# AIM OF THE TASK
Please copy, exactly as they appear below, the lines from the one containing "NTC201: 1k (3V3, GND) -> 1k (GND, SENS)" through the one containing "R205: 10k (GND, W5) -> none".

(Change detection data)
============================================================

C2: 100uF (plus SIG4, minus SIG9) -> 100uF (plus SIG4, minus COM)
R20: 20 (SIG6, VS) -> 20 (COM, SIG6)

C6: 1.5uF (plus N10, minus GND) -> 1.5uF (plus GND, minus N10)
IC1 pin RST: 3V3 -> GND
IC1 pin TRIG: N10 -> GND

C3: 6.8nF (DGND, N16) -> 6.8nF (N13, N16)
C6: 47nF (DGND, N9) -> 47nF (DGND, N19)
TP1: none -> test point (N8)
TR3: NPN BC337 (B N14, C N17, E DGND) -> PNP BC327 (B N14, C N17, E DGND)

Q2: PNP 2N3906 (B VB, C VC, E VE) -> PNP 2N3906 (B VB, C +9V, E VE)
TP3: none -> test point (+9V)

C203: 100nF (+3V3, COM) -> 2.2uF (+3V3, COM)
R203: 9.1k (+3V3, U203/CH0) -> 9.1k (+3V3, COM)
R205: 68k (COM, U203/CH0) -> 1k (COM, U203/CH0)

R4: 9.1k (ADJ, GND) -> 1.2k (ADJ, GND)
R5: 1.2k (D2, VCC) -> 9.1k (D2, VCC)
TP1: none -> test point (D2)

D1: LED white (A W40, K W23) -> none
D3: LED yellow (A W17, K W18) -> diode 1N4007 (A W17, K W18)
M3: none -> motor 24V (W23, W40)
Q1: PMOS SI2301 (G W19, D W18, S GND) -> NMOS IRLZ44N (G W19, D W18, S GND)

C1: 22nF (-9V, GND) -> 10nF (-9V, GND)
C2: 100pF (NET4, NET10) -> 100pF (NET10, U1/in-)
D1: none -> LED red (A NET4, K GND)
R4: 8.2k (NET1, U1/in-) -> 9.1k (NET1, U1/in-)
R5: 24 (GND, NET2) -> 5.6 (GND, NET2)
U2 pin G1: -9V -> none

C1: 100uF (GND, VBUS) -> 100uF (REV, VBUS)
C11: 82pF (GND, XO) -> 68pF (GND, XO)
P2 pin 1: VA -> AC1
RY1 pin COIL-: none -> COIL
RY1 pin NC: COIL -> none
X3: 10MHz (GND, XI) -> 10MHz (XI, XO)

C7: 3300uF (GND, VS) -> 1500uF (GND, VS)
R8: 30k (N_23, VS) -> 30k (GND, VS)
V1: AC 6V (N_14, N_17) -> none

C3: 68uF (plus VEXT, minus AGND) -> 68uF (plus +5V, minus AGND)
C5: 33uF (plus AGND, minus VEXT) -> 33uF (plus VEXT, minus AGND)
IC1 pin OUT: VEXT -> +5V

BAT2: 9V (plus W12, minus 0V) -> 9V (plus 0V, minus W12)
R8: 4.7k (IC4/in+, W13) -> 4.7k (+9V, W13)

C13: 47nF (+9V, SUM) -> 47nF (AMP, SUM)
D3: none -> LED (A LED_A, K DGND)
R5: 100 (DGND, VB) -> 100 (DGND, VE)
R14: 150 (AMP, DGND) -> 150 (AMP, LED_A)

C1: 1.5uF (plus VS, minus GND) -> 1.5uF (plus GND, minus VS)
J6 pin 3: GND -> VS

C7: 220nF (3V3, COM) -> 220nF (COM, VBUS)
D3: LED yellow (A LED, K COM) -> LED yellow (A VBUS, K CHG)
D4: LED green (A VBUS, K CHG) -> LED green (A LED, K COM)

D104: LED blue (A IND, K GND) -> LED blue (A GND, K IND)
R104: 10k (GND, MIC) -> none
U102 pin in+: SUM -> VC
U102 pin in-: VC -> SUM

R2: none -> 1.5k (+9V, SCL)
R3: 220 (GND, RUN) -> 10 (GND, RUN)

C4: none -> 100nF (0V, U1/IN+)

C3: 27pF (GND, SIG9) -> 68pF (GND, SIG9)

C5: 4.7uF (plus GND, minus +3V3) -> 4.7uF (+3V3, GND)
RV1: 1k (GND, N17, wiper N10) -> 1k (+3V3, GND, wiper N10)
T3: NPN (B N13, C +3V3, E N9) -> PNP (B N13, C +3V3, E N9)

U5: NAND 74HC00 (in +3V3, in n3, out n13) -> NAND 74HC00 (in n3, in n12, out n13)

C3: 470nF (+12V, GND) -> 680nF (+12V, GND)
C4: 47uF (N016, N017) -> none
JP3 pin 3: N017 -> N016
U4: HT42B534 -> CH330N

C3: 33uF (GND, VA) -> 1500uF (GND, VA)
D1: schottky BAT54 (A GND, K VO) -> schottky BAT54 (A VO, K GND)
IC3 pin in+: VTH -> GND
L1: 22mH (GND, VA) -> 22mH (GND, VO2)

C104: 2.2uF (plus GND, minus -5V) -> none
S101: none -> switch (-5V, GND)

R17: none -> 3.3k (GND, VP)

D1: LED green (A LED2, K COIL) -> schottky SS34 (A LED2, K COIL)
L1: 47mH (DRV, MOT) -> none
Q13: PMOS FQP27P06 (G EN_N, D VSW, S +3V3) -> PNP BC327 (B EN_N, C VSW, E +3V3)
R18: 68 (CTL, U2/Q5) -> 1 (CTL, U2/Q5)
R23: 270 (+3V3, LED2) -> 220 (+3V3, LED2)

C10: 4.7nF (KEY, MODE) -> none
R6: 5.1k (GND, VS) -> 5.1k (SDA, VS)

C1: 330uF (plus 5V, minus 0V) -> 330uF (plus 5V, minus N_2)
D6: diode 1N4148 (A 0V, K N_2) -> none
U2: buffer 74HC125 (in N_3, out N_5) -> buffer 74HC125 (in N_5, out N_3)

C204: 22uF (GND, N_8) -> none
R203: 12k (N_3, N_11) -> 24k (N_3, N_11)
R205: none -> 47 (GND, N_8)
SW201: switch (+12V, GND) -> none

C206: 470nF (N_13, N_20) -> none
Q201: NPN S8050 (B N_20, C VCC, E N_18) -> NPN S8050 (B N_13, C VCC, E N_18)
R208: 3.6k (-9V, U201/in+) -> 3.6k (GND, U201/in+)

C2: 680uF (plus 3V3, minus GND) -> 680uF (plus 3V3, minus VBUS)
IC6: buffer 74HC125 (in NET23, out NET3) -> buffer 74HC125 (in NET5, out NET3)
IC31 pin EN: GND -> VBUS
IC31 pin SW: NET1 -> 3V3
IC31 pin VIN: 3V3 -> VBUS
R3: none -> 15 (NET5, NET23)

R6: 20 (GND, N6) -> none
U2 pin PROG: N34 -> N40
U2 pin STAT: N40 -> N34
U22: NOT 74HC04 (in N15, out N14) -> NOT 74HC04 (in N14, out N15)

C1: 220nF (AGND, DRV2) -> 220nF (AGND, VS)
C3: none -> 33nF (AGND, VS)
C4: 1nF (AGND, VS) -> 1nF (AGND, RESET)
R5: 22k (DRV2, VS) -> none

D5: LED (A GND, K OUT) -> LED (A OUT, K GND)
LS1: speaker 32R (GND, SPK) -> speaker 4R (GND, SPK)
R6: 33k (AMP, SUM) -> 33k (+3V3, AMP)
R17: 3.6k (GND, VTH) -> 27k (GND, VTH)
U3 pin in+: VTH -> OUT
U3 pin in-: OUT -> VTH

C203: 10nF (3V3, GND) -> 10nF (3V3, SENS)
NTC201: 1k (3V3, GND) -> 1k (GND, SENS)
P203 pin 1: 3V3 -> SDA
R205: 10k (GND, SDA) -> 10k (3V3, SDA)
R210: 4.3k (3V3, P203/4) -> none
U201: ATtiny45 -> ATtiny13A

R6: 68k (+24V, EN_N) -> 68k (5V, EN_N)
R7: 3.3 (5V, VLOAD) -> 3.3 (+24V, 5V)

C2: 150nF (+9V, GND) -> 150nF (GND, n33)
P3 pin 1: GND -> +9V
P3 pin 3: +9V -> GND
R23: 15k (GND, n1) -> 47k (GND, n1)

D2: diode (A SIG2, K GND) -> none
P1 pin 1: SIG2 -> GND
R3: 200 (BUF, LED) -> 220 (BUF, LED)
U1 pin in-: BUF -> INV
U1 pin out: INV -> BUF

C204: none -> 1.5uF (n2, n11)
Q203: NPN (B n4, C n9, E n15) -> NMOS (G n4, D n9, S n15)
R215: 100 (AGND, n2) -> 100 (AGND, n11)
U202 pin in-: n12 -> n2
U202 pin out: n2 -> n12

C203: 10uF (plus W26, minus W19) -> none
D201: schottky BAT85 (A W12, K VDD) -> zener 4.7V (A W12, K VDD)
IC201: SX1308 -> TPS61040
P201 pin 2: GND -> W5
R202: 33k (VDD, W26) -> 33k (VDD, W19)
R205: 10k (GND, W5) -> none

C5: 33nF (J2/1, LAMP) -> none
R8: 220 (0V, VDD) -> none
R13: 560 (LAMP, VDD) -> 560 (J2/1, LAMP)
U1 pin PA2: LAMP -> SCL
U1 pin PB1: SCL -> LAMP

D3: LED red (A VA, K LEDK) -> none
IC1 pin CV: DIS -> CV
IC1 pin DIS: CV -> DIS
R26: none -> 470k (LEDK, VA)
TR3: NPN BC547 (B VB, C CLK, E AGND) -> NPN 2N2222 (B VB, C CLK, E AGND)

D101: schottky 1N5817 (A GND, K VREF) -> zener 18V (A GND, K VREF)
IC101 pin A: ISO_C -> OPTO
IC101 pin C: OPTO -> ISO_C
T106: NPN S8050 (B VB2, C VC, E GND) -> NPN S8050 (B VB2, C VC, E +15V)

============================================================

# ANSWER
NTC201: 1k (3V3, GND) -> 1k (GND, SENS)
P203 pin 1: 3V3 -> SDA
R205: 10k (GND, SDA) -> 10k (3V3, SDA)
R210: 4.3k (3V3, P203/4) -> none
U201: ATtiny45 -> ATtiny13A

R6: 68k (+24V, EN_N) -> 68k (5V, EN_N)
R7: 3.3 (5V, VLOAD) -> 3.3 (+24V, 5V)

C2: 150nF (+9V, GND) -> 150nF (GND, n33)
P3 pin 1: GND -> +9V
P3 pin 3: +9V -> GND
R23: 15k (GND, n1) -> 47k (GND, n1)

D2: diode (A SIG2, K GND) -> none
P1 pin 1: SIG2 -> GND
R3: 200 (BUF, LED) -> 220 (BUF, LED)
U1 pin in-: BUF -> INV
U1 pin out: INV -> BUF

C204: none -> 1.5uF (n2, n11)
Q203: NPN (B n4, C n9, E n15) -> NMOS (G n4, D n9, S n15)
R215: 100 (AGND, n2) -> 100 (AGND, n11)
U202 pin in-: n12 -> n2
U202 pin out: n2 -> n12

C203: 10uF (plus W26, minus W19) -> none
D201: schottky BAT85 (A W12, K VDD) -> zener 4.7V (A W12, K VDD)
IC201: SX1308 -> TPS61040
P201 pin 2: GND -> W5
R202: 33k (VDD, W26) -> 33k (VDD, W19)
R205: 10k (GND, W5) -> none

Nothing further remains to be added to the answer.